EXERCISE PROMPT –
Set out the records below again exactly; skip the images.

THE RECORDS –

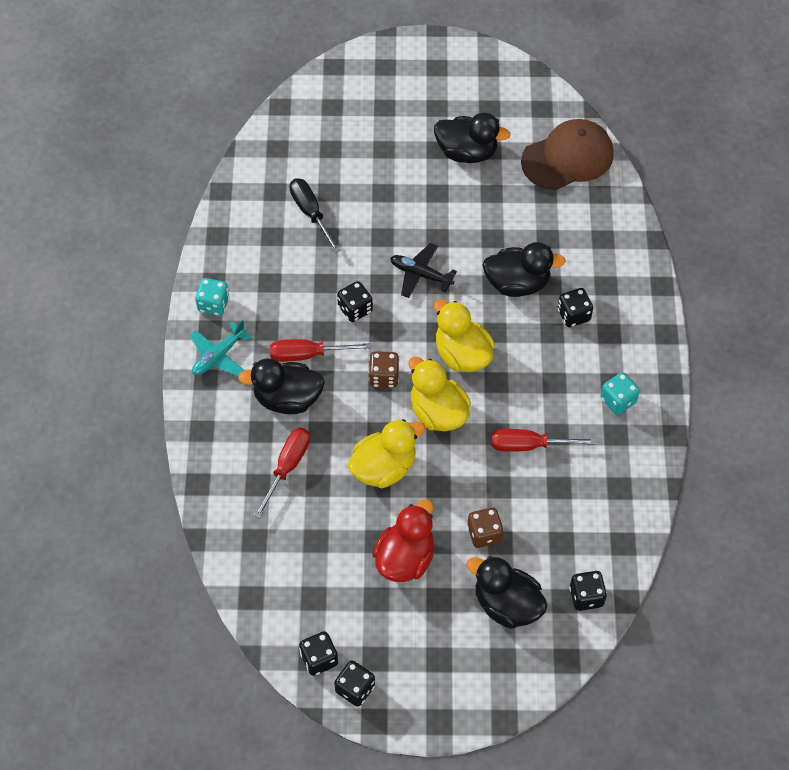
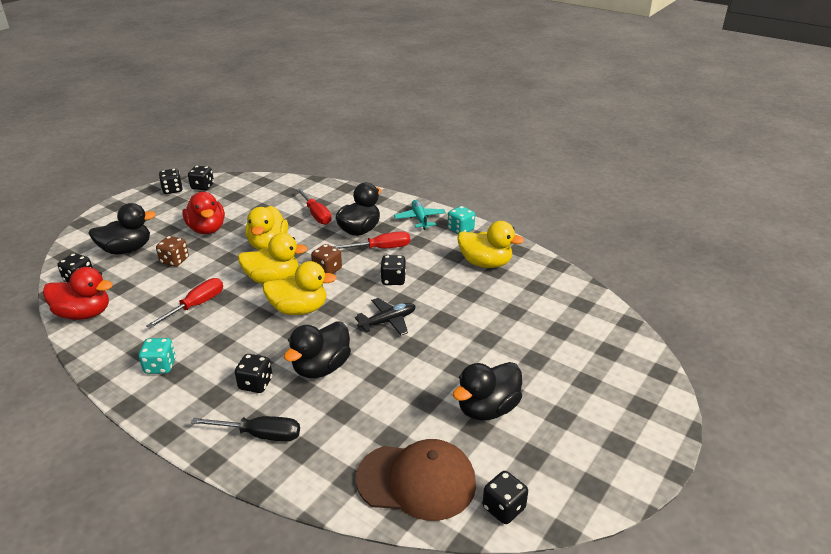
camera: 125 degrees right, 25 degrees down
(265, 249) = (485, 263): none -> yellow duck
(307, 355) = (381, 248): red screwdriver -> red screwdriver turned 45 degrees clockwise
(310, 213) = (500, 294): black screwdriver -> black screwdriver (260, 435)
(547, 103) = (503, 508): none -> black dice
(567, 158) = (416, 481): brown cap -> brown cap turned 90 degrees counterclockwise
(621, 532) = (84, 314): none -> red duck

COMPLETED TASK –
camera: 125 degrees right, 25 degrees down
(265, 249) = (485, 263): none -> yellow duck
(307, 355) = (381, 248): red screwdriver -> red screwdriver turned 45 degrees clockwise
(310, 213) = (500, 294): black screwdriver -> black screwdriver (260, 435)
(547, 103) = (503, 508): none -> black dice
(567, 158) = (416, 481): brown cap -> brown cap turned 90 degrees counterclockwise
(621, 532) = (84, 314): none -> red duck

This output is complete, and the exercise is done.